[TASK OBJECTIVE]: Please output exactly the lines from the one containing "The second view gained" through the last line of the records, both included.

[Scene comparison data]
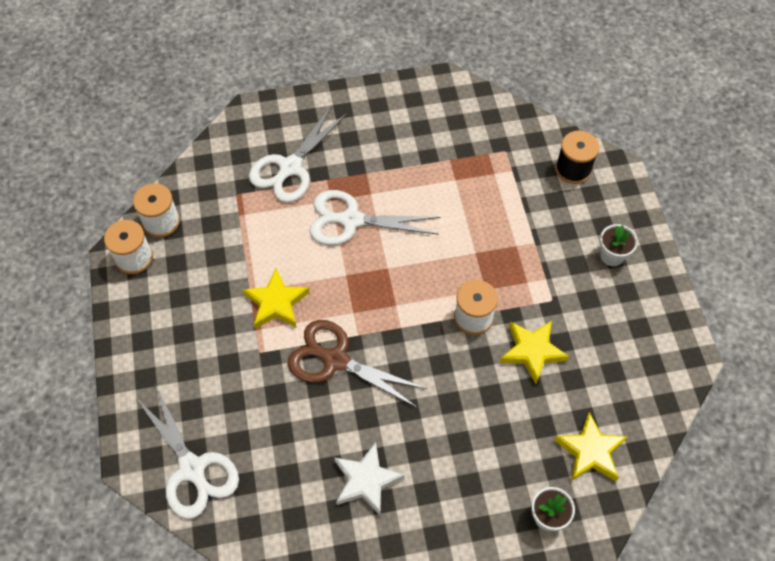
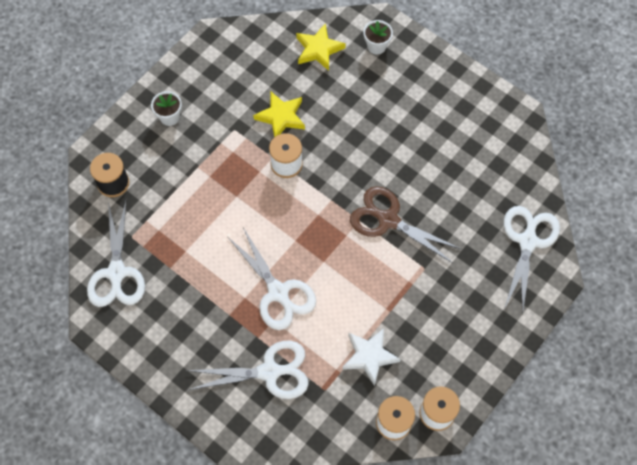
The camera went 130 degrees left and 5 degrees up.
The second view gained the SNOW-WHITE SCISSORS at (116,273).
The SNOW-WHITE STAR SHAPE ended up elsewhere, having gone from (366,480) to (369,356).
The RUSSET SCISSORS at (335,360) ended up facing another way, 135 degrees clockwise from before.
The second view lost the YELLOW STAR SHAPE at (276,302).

[YOUR RESPONSE]:
The second view gained the SNOW-WHITE SCISSORS at (116,273).
The SNOW-WHITE STAR SHAPE ended up elsewhere, having gone from (366,480) to (369,356).
The RUSSET SCISSORS at (335,360) ended up facing another way, 135 degrees clockwise from before.
The second view lost the YELLOW STAR SHAPE at (276,302).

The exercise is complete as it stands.